# start of MATERIAL FOR THIS EXERCISE

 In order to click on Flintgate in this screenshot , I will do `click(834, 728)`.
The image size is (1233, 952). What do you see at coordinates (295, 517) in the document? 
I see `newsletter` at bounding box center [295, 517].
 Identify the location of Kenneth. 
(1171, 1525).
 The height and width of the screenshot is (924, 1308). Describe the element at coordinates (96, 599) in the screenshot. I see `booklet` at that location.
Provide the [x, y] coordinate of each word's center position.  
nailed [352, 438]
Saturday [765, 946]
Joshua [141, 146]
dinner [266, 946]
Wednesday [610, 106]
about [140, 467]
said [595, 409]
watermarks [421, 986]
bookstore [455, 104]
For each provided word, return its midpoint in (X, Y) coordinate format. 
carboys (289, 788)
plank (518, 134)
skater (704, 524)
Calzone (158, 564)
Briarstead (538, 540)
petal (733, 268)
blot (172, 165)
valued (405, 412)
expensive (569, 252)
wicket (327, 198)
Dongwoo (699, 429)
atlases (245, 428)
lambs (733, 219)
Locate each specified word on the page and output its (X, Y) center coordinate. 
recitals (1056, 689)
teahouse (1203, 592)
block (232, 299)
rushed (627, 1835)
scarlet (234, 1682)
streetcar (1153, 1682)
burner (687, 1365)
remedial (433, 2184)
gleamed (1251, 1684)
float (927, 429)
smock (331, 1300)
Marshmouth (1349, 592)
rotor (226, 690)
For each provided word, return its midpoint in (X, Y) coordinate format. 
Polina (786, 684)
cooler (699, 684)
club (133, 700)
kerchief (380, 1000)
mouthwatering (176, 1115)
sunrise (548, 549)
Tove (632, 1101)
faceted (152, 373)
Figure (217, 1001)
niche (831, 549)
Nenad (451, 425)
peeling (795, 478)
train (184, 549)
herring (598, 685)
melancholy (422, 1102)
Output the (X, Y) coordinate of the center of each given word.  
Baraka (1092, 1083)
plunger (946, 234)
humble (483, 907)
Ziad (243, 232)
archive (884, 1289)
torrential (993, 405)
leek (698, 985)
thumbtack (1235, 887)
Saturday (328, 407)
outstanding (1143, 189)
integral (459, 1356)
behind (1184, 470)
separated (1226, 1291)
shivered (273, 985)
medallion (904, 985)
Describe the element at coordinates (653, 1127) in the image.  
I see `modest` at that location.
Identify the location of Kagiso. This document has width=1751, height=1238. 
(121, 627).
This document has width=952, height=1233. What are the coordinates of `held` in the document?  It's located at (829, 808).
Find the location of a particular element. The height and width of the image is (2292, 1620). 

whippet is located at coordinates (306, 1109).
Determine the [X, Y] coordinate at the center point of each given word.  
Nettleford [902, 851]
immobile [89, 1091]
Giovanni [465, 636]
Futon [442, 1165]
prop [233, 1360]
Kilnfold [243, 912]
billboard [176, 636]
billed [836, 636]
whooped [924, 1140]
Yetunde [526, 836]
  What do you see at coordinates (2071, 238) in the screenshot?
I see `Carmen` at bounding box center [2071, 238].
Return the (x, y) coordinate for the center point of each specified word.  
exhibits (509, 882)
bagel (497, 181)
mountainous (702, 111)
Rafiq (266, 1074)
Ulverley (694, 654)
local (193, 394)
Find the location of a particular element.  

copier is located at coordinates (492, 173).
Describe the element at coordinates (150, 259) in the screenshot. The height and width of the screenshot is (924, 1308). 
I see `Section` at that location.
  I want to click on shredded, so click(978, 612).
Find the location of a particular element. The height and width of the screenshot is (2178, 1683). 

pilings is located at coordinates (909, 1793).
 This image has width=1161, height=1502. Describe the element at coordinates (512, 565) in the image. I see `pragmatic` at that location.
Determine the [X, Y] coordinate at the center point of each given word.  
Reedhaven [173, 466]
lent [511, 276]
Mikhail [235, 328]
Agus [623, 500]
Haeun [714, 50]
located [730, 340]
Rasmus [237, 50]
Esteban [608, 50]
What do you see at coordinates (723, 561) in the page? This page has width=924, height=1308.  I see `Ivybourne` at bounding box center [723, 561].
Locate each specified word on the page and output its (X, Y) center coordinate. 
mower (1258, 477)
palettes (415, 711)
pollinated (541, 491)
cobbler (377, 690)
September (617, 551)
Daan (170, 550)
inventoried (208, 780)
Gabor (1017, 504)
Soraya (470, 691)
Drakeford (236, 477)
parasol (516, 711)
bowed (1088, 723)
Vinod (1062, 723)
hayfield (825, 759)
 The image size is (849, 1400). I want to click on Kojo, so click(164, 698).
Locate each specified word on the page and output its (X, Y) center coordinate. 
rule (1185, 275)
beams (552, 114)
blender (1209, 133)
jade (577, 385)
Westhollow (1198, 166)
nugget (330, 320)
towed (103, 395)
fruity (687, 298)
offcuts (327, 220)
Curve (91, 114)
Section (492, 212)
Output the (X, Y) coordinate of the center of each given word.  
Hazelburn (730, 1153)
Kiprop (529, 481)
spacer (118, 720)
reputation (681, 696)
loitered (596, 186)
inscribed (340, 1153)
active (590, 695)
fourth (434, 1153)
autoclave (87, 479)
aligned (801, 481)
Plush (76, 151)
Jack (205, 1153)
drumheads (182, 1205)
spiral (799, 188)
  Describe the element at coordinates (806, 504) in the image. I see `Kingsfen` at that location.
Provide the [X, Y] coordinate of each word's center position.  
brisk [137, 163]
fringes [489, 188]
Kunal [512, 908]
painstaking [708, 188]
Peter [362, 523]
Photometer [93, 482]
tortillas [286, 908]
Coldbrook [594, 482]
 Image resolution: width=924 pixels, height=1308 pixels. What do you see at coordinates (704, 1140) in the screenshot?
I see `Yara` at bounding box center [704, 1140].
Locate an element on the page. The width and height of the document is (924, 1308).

# end of MATERIAL FOR THIS EXERCISE

→ PROBLEM TO SOLVE
Please rewrite the items above, changing "plunger" to "ladle" and leaving everything else the same.

→ WRITTEN ANSWER
 In order to click on Flintgate in this screenshot , I will do `click(834, 728)`.
The image size is (1233, 952). What do you see at coordinates (295, 517) in the document? 
I see `newsletter` at bounding box center [295, 517].
 Identify the location of Kenneth. 
(1171, 1525).
 The height and width of the screenshot is (924, 1308). Describe the element at coordinates (96, 599) in the screenshot. I see `booklet` at that location.
Provide the [x, y] coordinate of each word's center position.  
nailed [352, 438]
Saturday [765, 946]
Joshua [141, 146]
dinner [266, 946]
Wednesday [610, 106]
about [140, 467]
said [595, 409]
watermarks [421, 986]
bookstore [455, 104]
For each provided word, return its midpoint in (X, Y) coordinate format. 
carboys (289, 788)
plank (518, 134)
skater (704, 524)
Calzone (158, 564)
Briarstead (538, 540)
petal (733, 268)
blot (172, 165)
valued (405, 412)
expensive (569, 252)
wicket (327, 198)
Dongwoo (699, 429)
atlases (245, 428)
lambs (733, 219)
Locate each specified word on the page and output its (X, Y) center coordinate. 
recitals (1056, 689)
teahouse (1203, 592)
block (232, 299)
rushed (627, 1835)
scarlet (234, 1682)
streetcar (1153, 1682)
burner (687, 1365)
remedial (433, 2184)
gleamed (1251, 1684)
float (927, 429)
smock (331, 1300)
Marshmouth (1349, 592)
rotor (226, 690)
For each provided word, return its midpoint in (X, Y) coordinate format. 
Polina (786, 684)
cooler (699, 684)
club (133, 700)
kerchief (380, 1000)
mouthwatering (176, 1115)
sunrise (548, 549)
Tove (632, 1101)
faceted (152, 373)
Figure (217, 1001)
niche (831, 549)
Nenad (451, 425)
peeling (795, 478)
train (184, 549)
herring (598, 685)
melancholy (422, 1102)
Output the (X, Y) coordinate of the center of each given word.  
Baraka (1092, 1083)
ladle (946, 234)
humble (483, 907)
Ziad (243, 232)
archive (884, 1289)
torrential (993, 405)
leek (698, 985)
thumbtack (1235, 887)
Saturday (328, 407)
outstanding (1143, 189)
integral (459, 1356)
behind (1184, 470)
separated (1226, 1291)
shivered (273, 985)
medallion (904, 985)
Describe the element at coordinates (653, 1127) in the image.  
I see `modest` at that location.
Identify the location of Kagiso. This document has width=1751, height=1238. 
(121, 627).
This document has width=952, height=1233. What are the coordinates of `held` in the document?  It's located at (829, 808).
Find the location of a particular element. The height and width of the image is (2292, 1620). 

whippet is located at coordinates (306, 1109).
Determine the [X, Y] coordinate at the center point of each given word.  
Nettleford [902, 851]
immobile [89, 1091]
Giovanni [465, 636]
Futon [442, 1165]
prop [233, 1360]
Kilnfold [243, 912]
billboard [176, 636]
billed [836, 636]
whooped [924, 1140]
Yetunde [526, 836]
  What do you see at coordinates (2071, 238) in the screenshot?
I see `Carmen` at bounding box center [2071, 238].
Return the (x, y) coordinate for the center point of each specified word.  
exhibits (509, 882)
bagel (497, 181)
mountainous (702, 111)
Rafiq (266, 1074)
Ulverley (694, 654)
local (193, 394)
Find the location of a particular element.  

copier is located at coordinates (492, 173).
Describe the element at coordinates (150, 259) in the screenshot. The height and width of the screenshot is (924, 1308). 
I see `Section` at that location.
  I want to click on shredded, so click(978, 612).
Find the location of a particular element. The height and width of the screenshot is (2178, 1683). 

pilings is located at coordinates (909, 1793).
 This image has width=1161, height=1502. Describe the element at coordinates (512, 565) in the image. I see `pragmatic` at that location.
Determine the [X, Y] coordinate at the center point of each given word.  
Reedhaven [173, 466]
lent [511, 276]
Mikhail [235, 328]
Agus [623, 500]
Haeun [714, 50]
located [730, 340]
Rasmus [237, 50]
Esteban [608, 50]
What do you see at coordinates (723, 561) in the page? This page has width=924, height=1308.  I see `Ivybourne` at bounding box center [723, 561].
Locate each specified word on the page and output its (X, Y) center coordinate. 
mower (1258, 477)
palettes (415, 711)
pollinated (541, 491)
cobbler (377, 690)
September (617, 551)
Daan (170, 550)
inventoried (208, 780)
Gabor (1017, 504)
Soraya (470, 691)
Drakeford (236, 477)
parasol (516, 711)
bowed (1088, 723)
Vinod (1062, 723)
hayfield (825, 759)
 The image size is (849, 1400). I want to click on Kojo, so click(164, 698).
Locate each specified word on the page and output its (X, Y) center coordinate. 
rule (1185, 275)
beams (552, 114)
blender (1209, 133)
jade (577, 385)
Westhollow (1198, 166)
nugget (330, 320)
towed (103, 395)
fruity (687, 298)
offcuts (327, 220)
Curve (91, 114)
Section (492, 212)
Output the (X, Y) coordinate of the center of each given word.  
Hazelburn (730, 1153)
Kiprop (529, 481)
spacer (118, 720)
reputation (681, 696)
loitered (596, 186)
inscribed (340, 1153)
active (590, 695)
fourth (434, 1153)
autoclave (87, 479)
aligned (801, 481)
Plush (76, 151)
Jack (205, 1153)
drumheads (182, 1205)
spiral (799, 188)
  Describe the element at coordinates (806, 504) in the image. I see `Kingsfen` at that location.
Provide the [X, Y] coordinate of each word's center position.  
brisk [137, 163]
fringes [489, 188]
Kunal [512, 908]
painstaking [708, 188]
Peter [362, 523]
Photometer [93, 482]
tortillas [286, 908]
Coldbrook [594, 482]
 Image resolution: width=924 pixels, height=1308 pixels. What do you see at coordinates (704, 1140) in the screenshot?
I see `Yara` at bounding box center [704, 1140].
Locate an element on the page. The width and height of the document is (924, 1308).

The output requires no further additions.